(What you should do):
In the records below, find the line containing "purple dumbbell [163,79,212,133] -> none" and restate it and all lines after it exactly, through the last line.

(Data section):
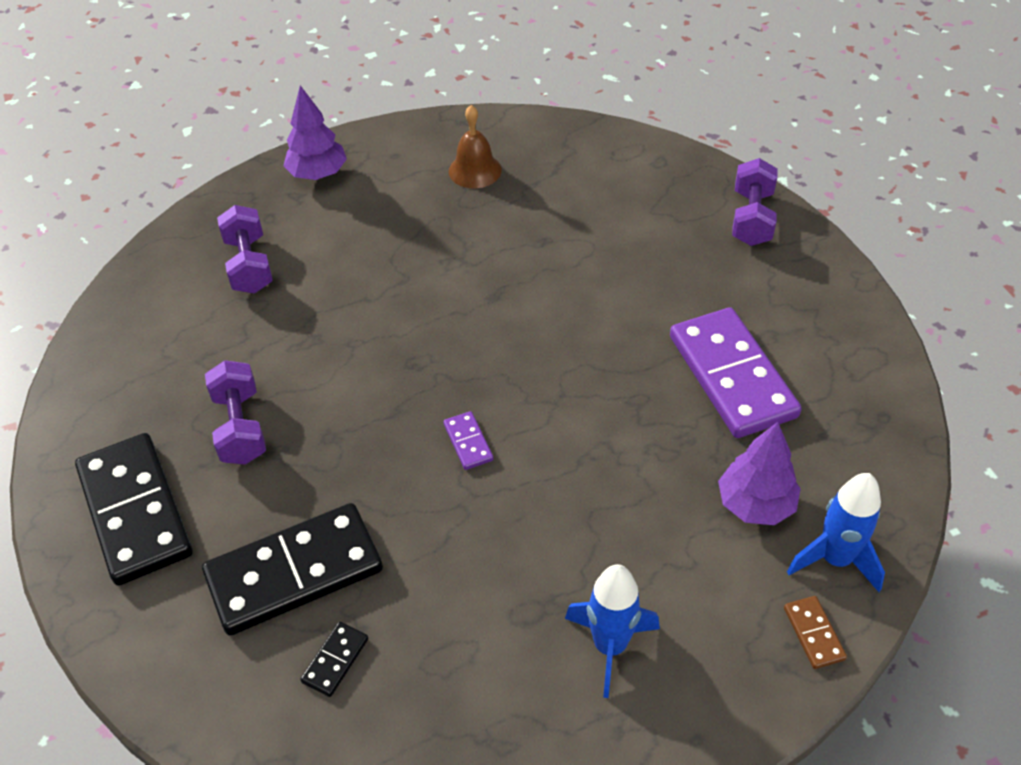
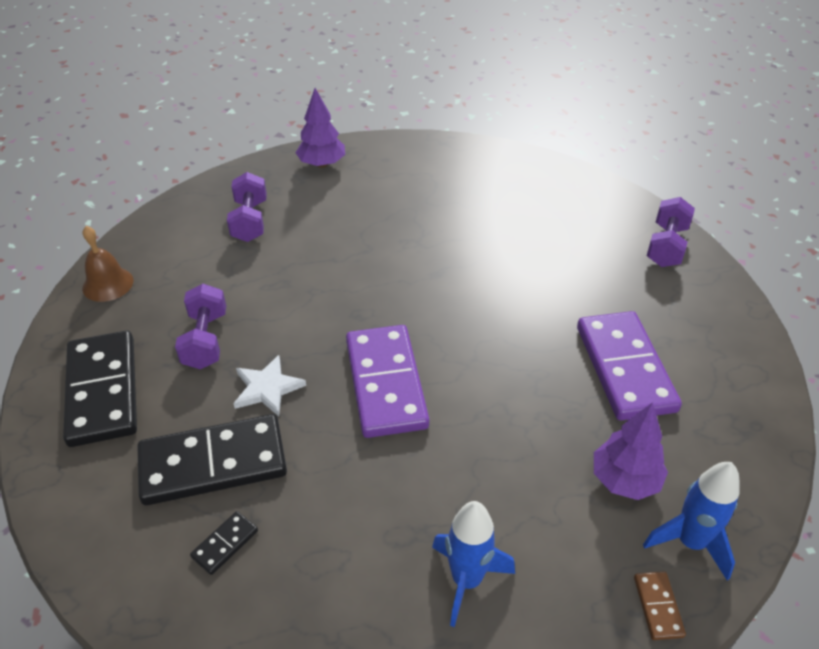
camera: 10 degrees right, 5 degrees down
purple domino [443,411,493,470] -> purple domino [346,325,429,438], size x2.41
brown bell [449,105,502,188] -> brown bell moved to [82,226,134,302]
none -> white star [233,355,306,416]

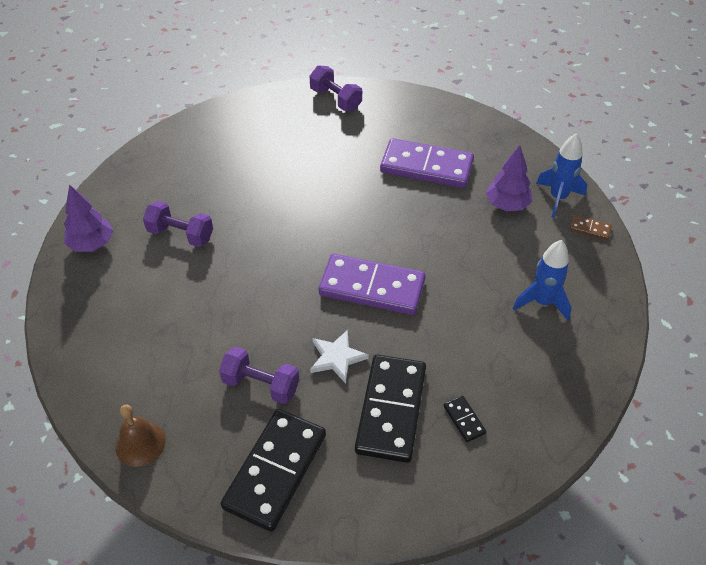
camera: 65 degrees left, 5 degrees up
black domino [63,331,137,447] -> black domino turned 75 degrees counterclockwise [220,409,326,532]
purple dumbbell [227,172,267,242] -> purple dumbbell moved to [143,201,213,247]

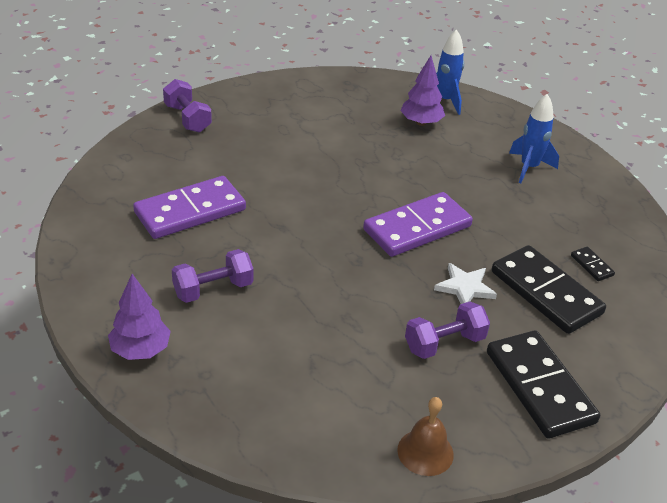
camera: 50 degrees left, 10 degrees down
purple dumbbell [310,65,362,111] -> purple dumbbell turned 60 degrees clockwise [163,79,212,133]
purple domino [380,138,474,188] -> purple domino moved to [133,176,246,239]
black domino [444,395,486,442] -> black domino turned 45 degrees clockwise [571,247,615,281]
brown domino [569,215,612,240] -> none

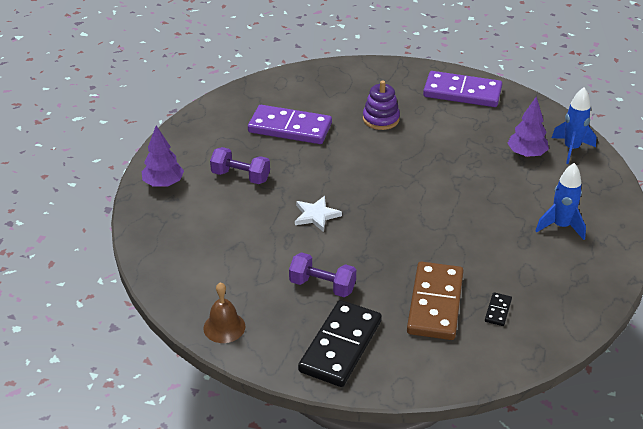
camera: 50 degrees right, 0 degrees up
purple dumbbell [163,79,212,133] -> none
purple domino [363,192,473,257] -> purple domino moved to [423,71,502,107]
white star [434,263,497,304] -> white star moved to [295,196,342,232]
black domino [492,245,606,334] -> brown domino [407,262,464,340]
none -> purple stacking toy [363,80,400,130]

(Answer space):
purple dumbbell [163,79,212,133] -> none
purple domino [363,192,473,257] -> purple domino moved to [423,71,502,107]
white star [434,263,497,304] -> white star moved to [295,196,342,232]
black domino [492,245,606,334] -> brown domino [407,262,464,340]
none -> purple stacking toy [363,80,400,130]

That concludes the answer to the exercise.